SUPPLIED RECORDS START
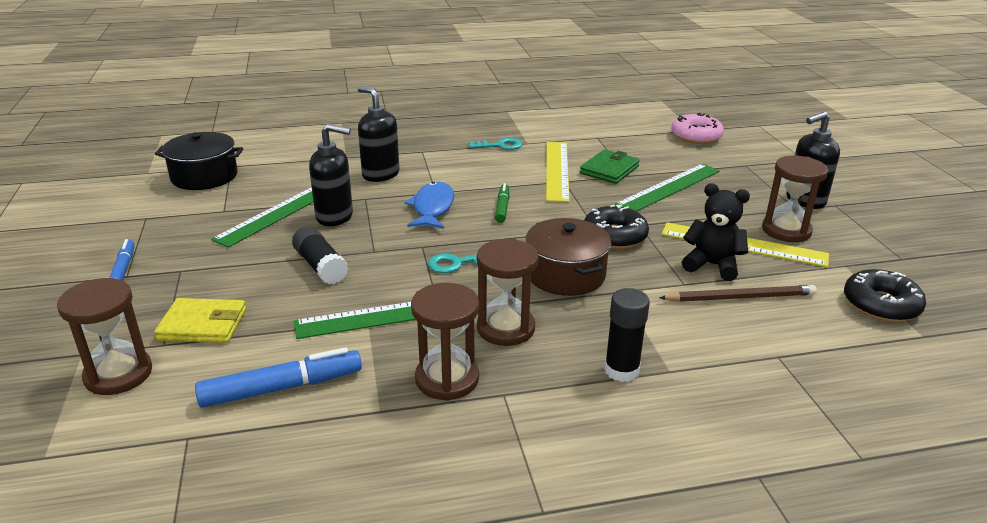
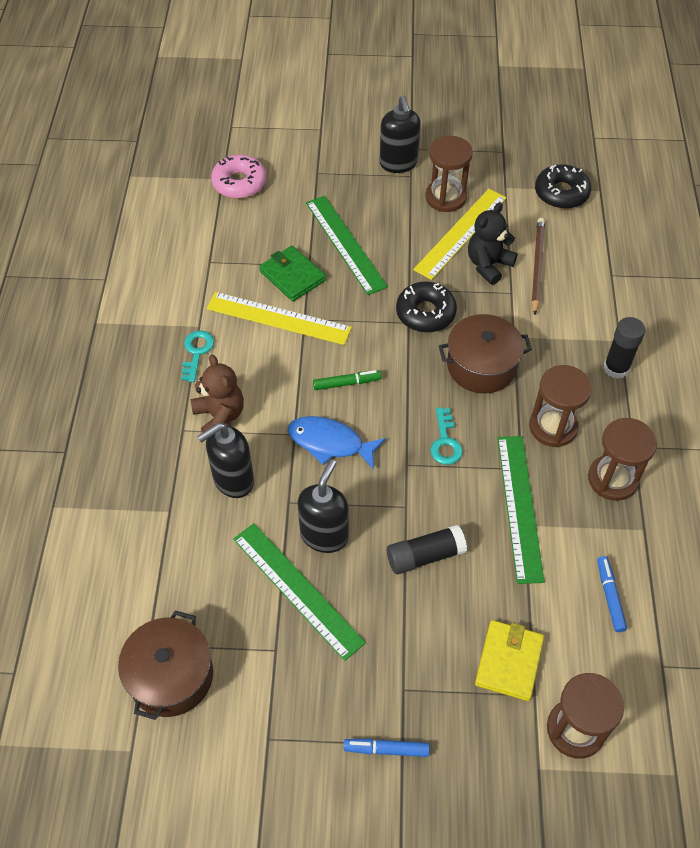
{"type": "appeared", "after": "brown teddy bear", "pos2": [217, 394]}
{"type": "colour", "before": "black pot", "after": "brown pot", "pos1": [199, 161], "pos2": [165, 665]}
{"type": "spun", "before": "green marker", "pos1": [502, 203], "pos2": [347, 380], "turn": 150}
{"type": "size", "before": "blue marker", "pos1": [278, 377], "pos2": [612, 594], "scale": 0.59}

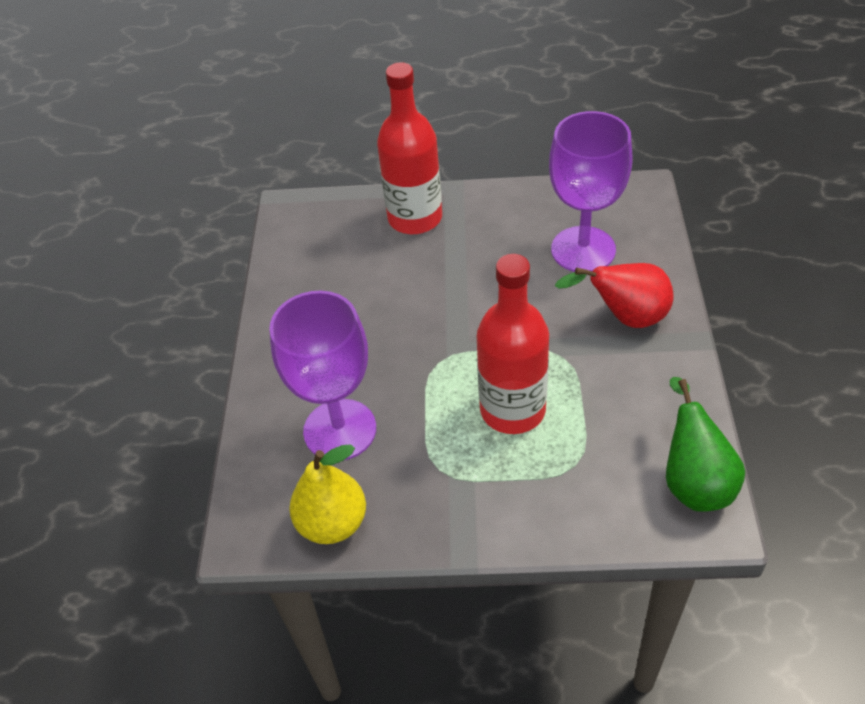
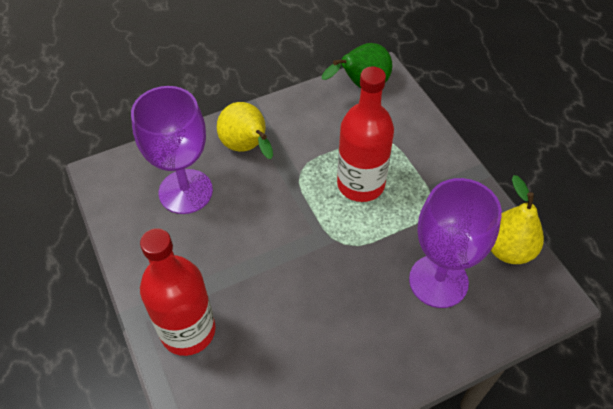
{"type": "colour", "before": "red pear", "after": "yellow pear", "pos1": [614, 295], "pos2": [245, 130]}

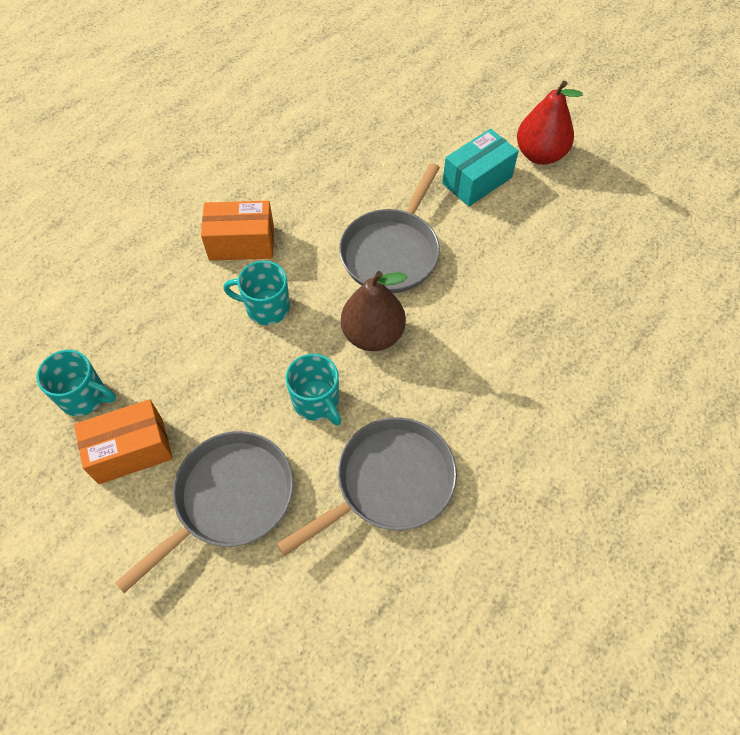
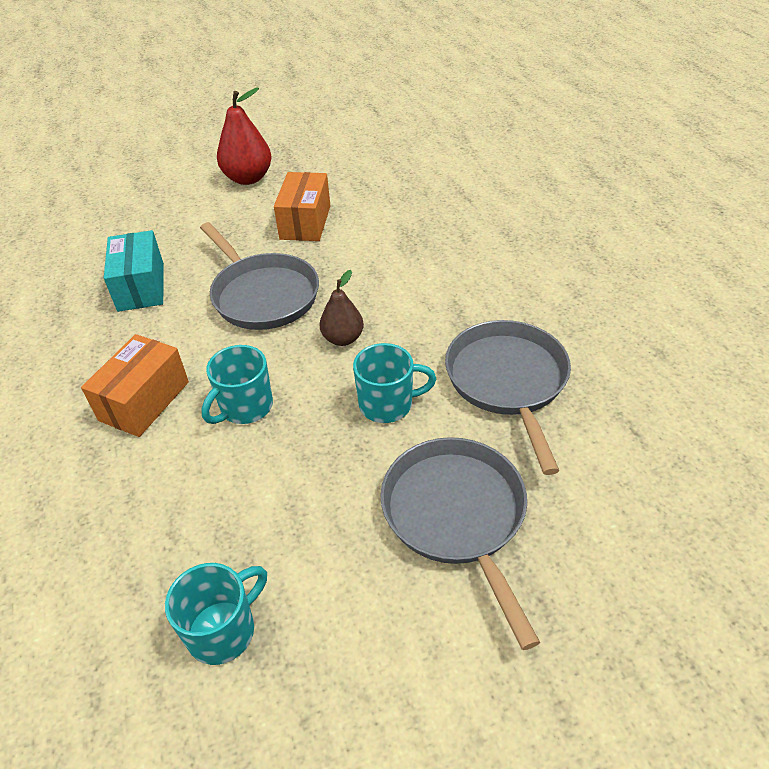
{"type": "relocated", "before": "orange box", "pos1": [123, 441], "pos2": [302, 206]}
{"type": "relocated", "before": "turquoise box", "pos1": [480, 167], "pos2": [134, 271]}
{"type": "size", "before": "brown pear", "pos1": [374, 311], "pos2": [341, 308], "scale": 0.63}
SUPPLIED RECORDS END
Please go line by line through the records above, copying each one that holds the string "scale".

{"type": "size", "before": "blue marker", "pos1": [278, 377], "pos2": [612, 594], "scale": 0.59}
{"type": "size", "before": "brown pear", "pos1": [374, 311], "pos2": [341, 308], "scale": 0.63}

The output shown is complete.